*What you will do:* Retype every entry below without pictures.
Segment Start: Available records
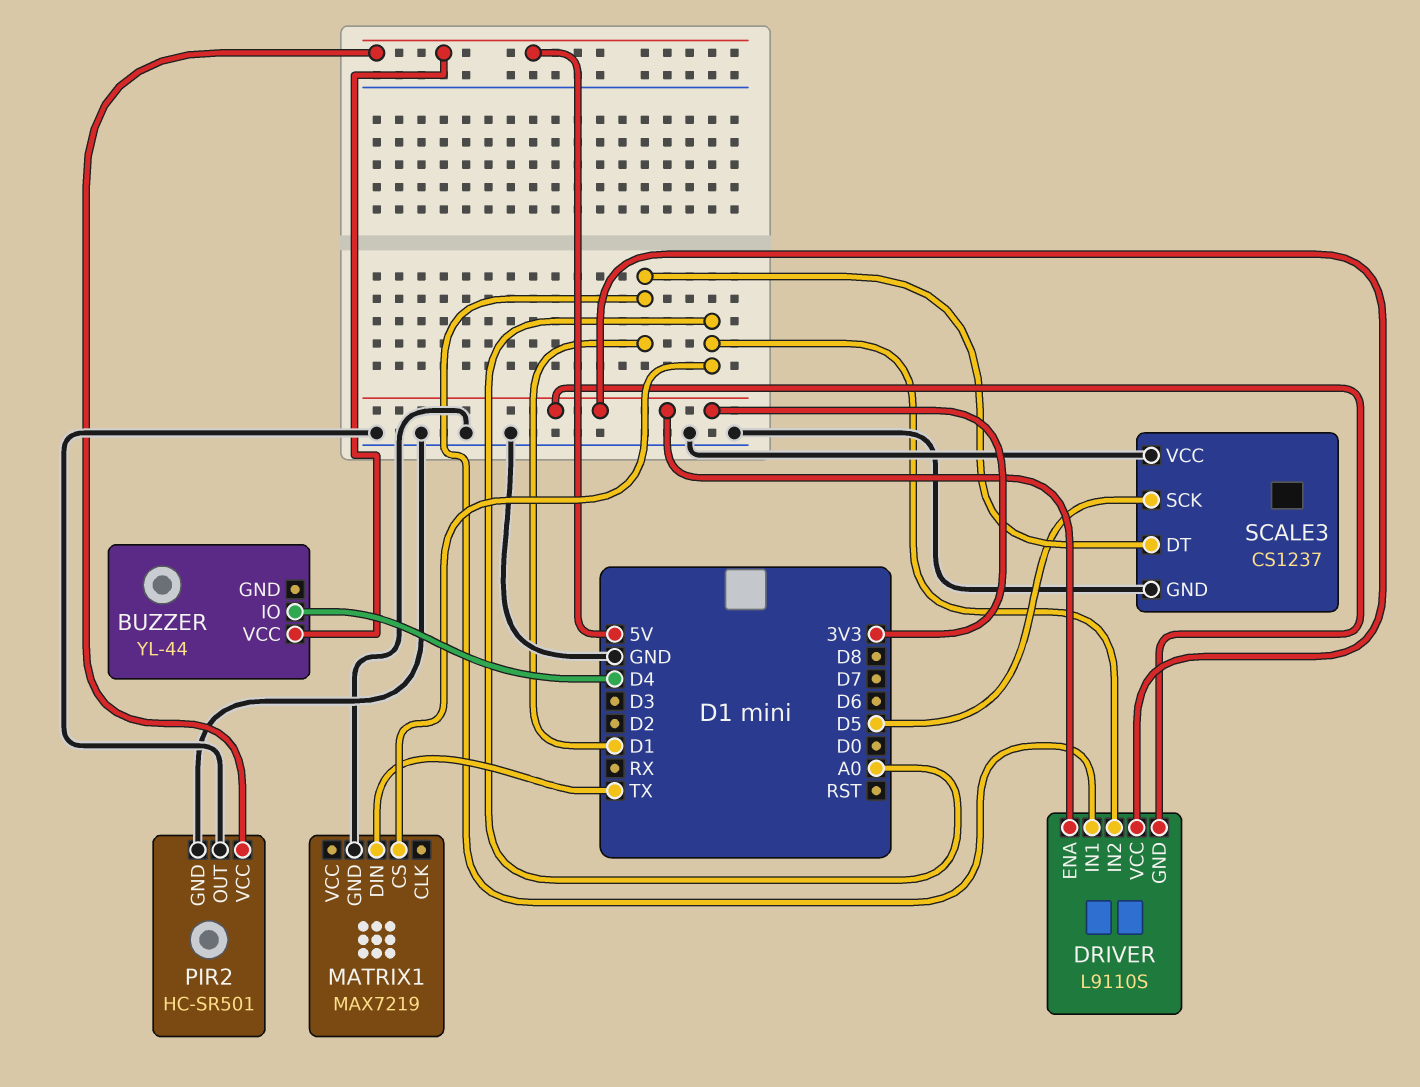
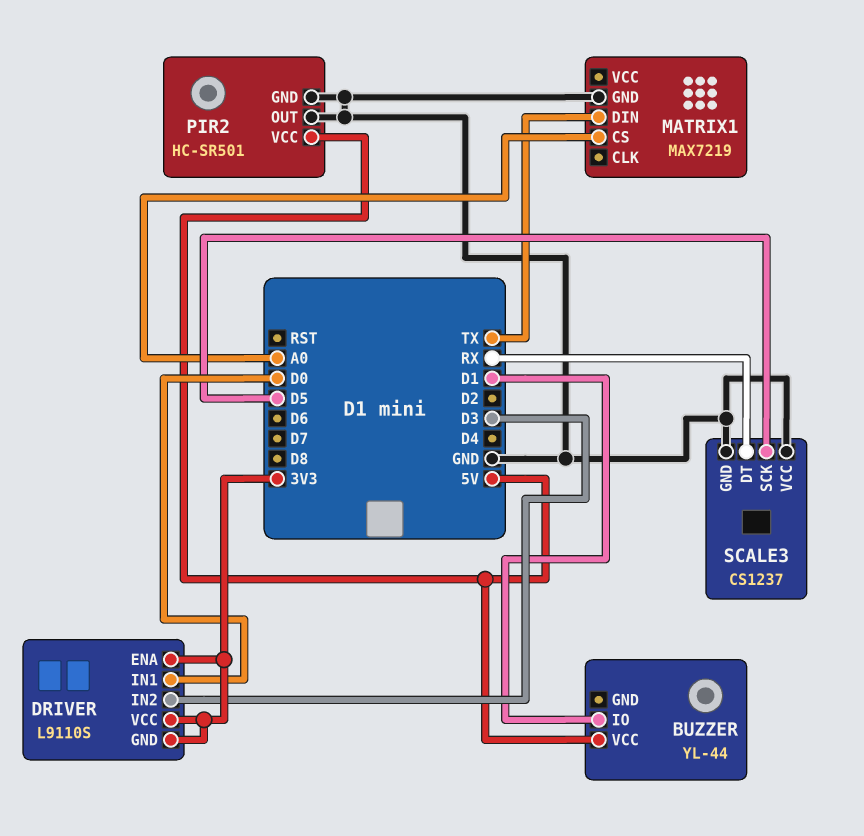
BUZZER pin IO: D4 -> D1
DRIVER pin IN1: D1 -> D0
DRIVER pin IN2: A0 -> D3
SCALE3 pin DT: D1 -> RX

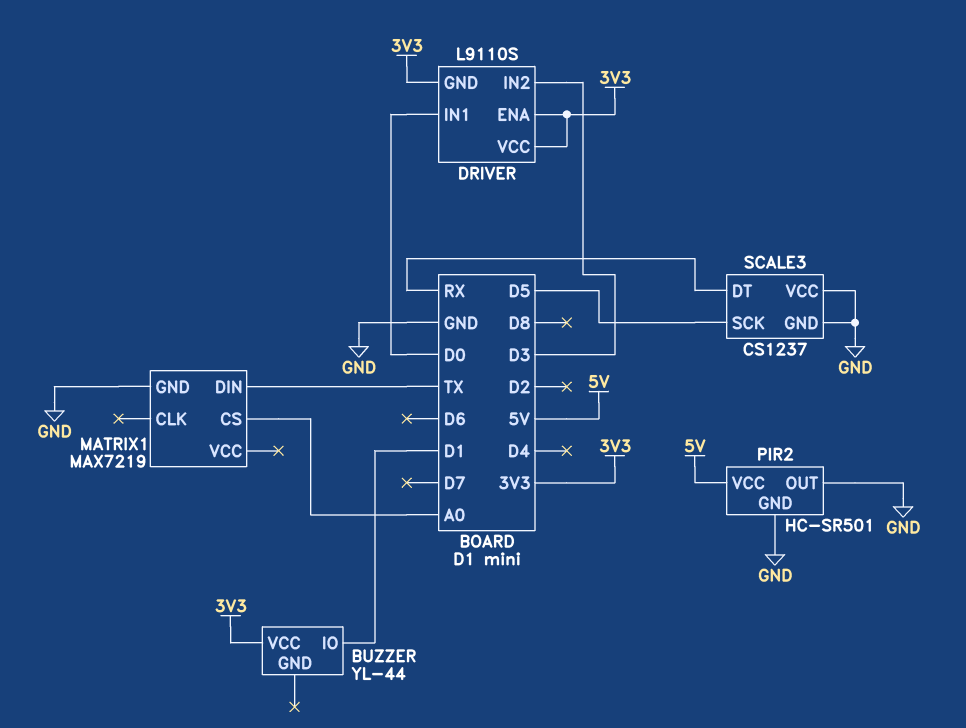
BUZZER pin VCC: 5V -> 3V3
Segment End: Available records
*Finished exercise:*
BUZZER pin IO: D4 -> D1
DRIVER pin IN1: D1 -> D0
DRIVER pin IN2: A0 -> D3
SCALE3 pin DT: D1 -> RX

BUZZER pin VCC: 5V -> 3V3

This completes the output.